| Directions |
Give the records again word for word. Leave every picture out.

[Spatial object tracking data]
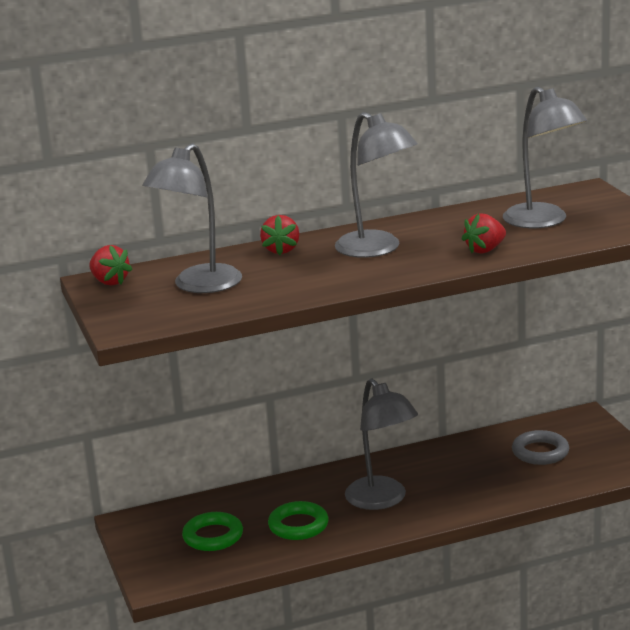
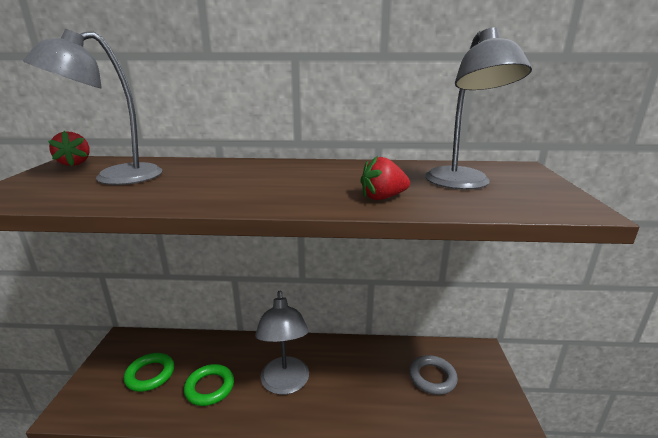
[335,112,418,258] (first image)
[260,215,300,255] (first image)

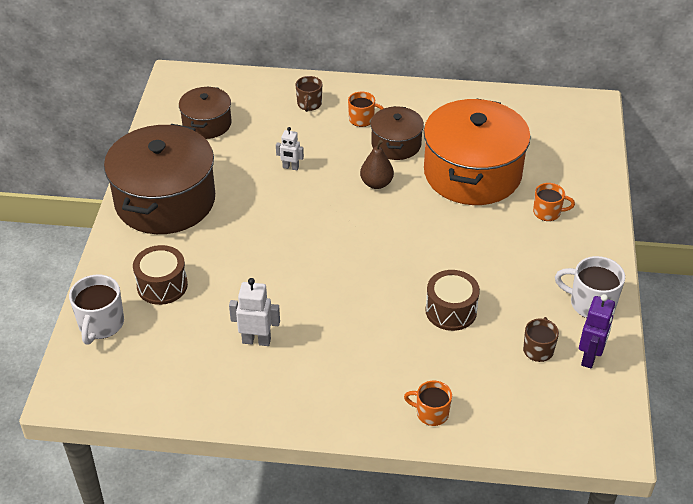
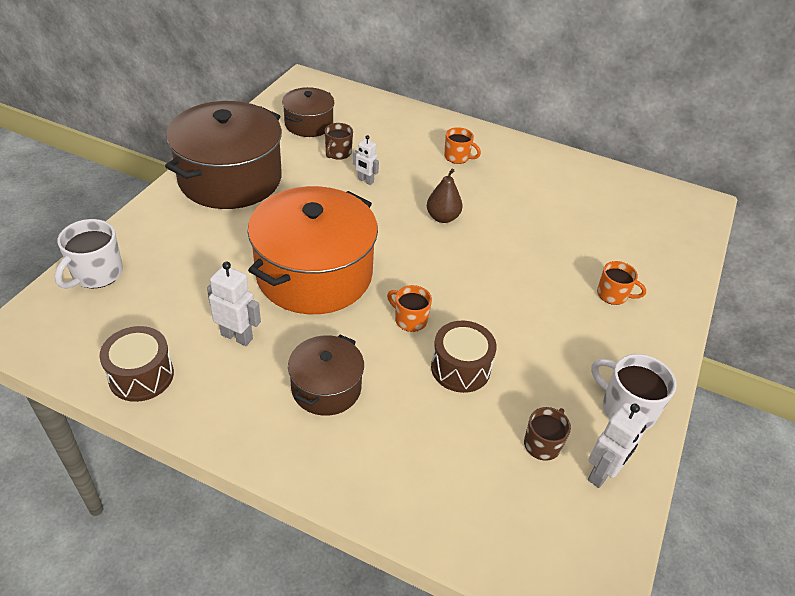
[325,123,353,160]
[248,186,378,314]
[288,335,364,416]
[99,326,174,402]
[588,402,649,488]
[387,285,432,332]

| Written response |
[335,112,418,258] (first image)
[260,215,300,255] (first image)

[325,123,353,160]
[248,186,378,314]
[288,335,364,416]
[99,326,174,402]
[588,402,649,488]
[387,285,432,332]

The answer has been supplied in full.